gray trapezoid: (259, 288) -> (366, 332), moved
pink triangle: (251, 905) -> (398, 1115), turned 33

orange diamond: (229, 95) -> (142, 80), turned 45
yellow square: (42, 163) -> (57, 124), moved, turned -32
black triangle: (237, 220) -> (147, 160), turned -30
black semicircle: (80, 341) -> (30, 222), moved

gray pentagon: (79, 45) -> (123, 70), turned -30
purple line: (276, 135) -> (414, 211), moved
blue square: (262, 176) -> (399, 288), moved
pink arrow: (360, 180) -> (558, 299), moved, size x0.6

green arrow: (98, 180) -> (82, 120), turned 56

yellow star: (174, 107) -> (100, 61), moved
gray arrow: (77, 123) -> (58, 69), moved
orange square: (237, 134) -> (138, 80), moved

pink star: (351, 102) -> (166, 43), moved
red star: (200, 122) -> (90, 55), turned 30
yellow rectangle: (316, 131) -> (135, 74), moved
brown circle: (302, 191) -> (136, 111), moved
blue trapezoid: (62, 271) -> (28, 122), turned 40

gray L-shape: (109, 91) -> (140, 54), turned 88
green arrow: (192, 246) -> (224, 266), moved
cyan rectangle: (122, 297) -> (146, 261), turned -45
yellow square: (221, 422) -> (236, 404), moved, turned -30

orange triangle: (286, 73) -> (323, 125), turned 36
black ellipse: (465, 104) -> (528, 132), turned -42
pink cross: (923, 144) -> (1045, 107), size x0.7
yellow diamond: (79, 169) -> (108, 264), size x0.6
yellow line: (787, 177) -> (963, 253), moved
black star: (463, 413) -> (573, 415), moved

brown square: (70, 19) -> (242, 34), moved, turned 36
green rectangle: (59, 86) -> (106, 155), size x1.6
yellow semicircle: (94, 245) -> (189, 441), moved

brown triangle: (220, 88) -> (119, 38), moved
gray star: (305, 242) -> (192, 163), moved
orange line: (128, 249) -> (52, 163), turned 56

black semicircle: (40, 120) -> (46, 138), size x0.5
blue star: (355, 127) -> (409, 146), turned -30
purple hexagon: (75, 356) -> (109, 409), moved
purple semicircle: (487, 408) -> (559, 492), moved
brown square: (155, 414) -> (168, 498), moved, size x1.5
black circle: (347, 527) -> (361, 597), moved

Exercise description
Your answer must be the records above, repeated exactly.

The answer
gray trapezoid: (259, 288) -> (366, 332), moved
pink triangle: (251, 905) -> (398, 1115), turned 33

orange diamond: (229, 95) -> (142, 80), turned 45
yellow square: (42, 163) -> (57, 124), moved, turned -32
black triangle: (237, 220) -> (147, 160), turned -30
black semicircle: (80, 341) -> (30, 222), moved

gray pentagon: (79, 45) -> (123, 70), turned -30
purple line: (276, 135) -> (414, 211), moved
blue square: (262, 176) -> (399, 288), moved
pink arrow: (360, 180) -> (558, 299), moved, size x0.6

green arrow: (98, 180) -> (82, 120), turned 56

yellow star: (174, 107) -> (100, 61), moved
gray arrow: (77, 123) -> (58, 69), moved
orange square: (237, 134) -> (138, 80), moved

pink star: (351, 102) -> (166, 43), moved
red star: (200, 122) -> (90, 55), turned 30
yellow rectangle: (316, 131) -> (135, 74), moved
brown circle: (302, 191) -> (136, 111), moved
blue trapezoid: (62, 271) -> (28, 122), turned 40

gray L-shape: (109, 91) -> (140, 54), turned 88
green arrow: (192, 246) -> (224, 266), moved
cyan rectangle: (122, 297) -> (146, 261), turned -45
yellow square: (221, 422) -> (236, 404), moved, turned -30

orange triangle: (286, 73) -> (323, 125), turned 36
black ellipse: (465, 104) -> (528, 132), turned -42
pink cross: (923, 144) -> (1045, 107), size x0.7
yellow diamond: (79, 169) -> (108, 264), size x0.6
yellow line: (787, 177) -> (963, 253), moved
black star: (463, 413) -> (573, 415), moved

brown square: (70, 19) -> (242, 34), moved, turned 36
green rectangle: (59, 86) -> (106, 155), size x1.6
yellow semicircle: (94, 245) -> (189, 441), moved

brown triangle: (220, 88) -> (119, 38), moved
gray star: (305, 242) -> (192, 163), moved
orange line: (128, 249) -> (52, 163), turned 56

black semicircle: (40, 120) -> (46, 138), size x0.5
blue star: (355, 127) -> (409, 146), turned -30
purple hexagon: (75, 356) -> (109, 409), moved
purple semicircle: (487, 408) -> (559, 492), moved
brown square: (155, 414) -> (168, 498), moved, size x1.5
black circle: (347, 527) -> (361, 597), moved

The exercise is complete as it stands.